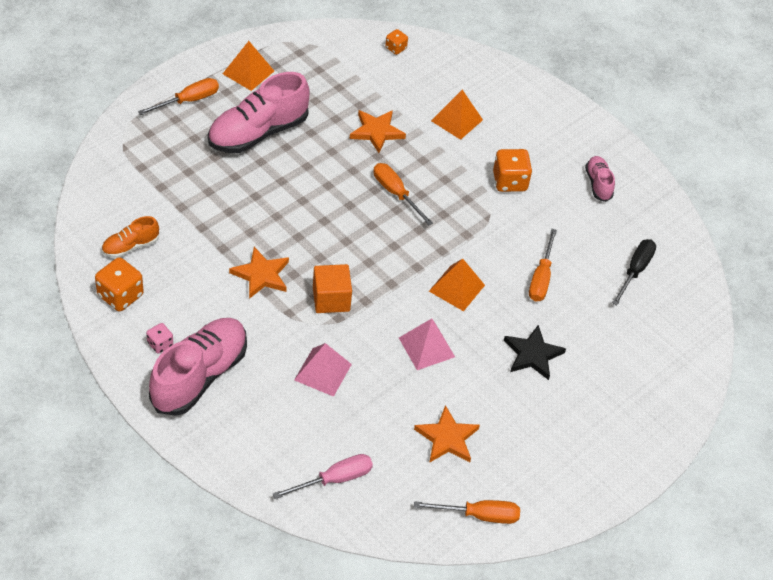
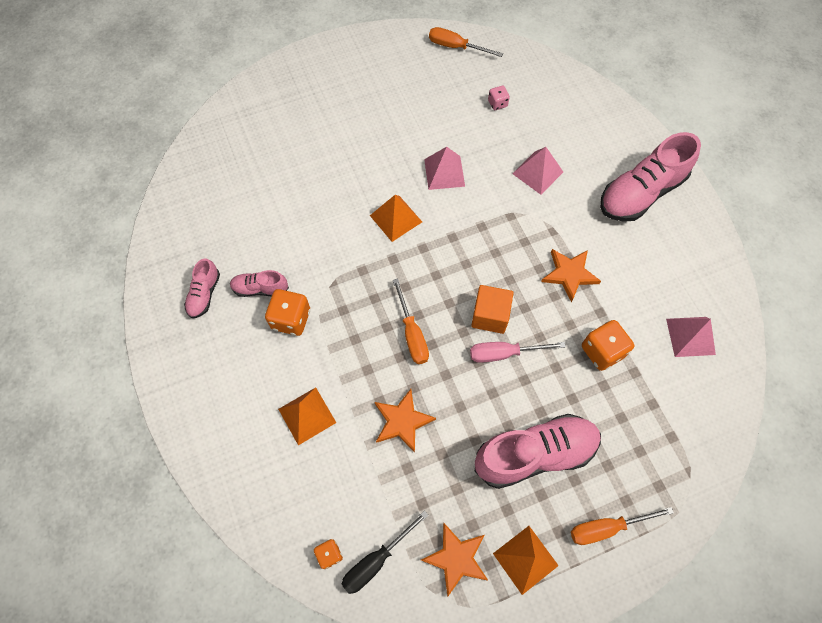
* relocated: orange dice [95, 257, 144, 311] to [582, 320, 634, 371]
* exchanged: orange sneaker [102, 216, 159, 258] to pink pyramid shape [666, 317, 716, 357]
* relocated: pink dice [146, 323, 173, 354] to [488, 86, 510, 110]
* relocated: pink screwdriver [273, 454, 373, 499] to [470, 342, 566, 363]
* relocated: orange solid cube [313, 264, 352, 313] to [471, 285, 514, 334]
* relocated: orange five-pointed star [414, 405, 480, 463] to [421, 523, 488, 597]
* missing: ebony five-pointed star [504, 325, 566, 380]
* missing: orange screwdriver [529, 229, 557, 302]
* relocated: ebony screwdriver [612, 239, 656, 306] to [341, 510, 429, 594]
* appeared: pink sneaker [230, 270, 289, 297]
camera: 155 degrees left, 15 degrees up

---+---

### What the task requires:
Your reply should hold every line above exactly as written and none of the pictures.

### Output of the exercise:
* relocated: orange dice [95, 257, 144, 311] to [582, 320, 634, 371]
* exchanged: orange sneaker [102, 216, 159, 258] to pink pyramid shape [666, 317, 716, 357]
* relocated: pink dice [146, 323, 173, 354] to [488, 86, 510, 110]
* relocated: pink screwdriver [273, 454, 373, 499] to [470, 342, 566, 363]
* relocated: orange solid cube [313, 264, 352, 313] to [471, 285, 514, 334]
* relocated: orange five-pointed star [414, 405, 480, 463] to [421, 523, 488, 597]
* missing: ebony five-pointed star [504, 325, 566, 380]
* missing: orange screwdriver [529, 229, 557, 302]
* relocated: ebony screwdriver [612, 239, 656, 306] to [341, 510, 429, 594]
* appeared: pink sneaker [230, 270, 289, 297]
camera: 155 degrees left, 15 degrees up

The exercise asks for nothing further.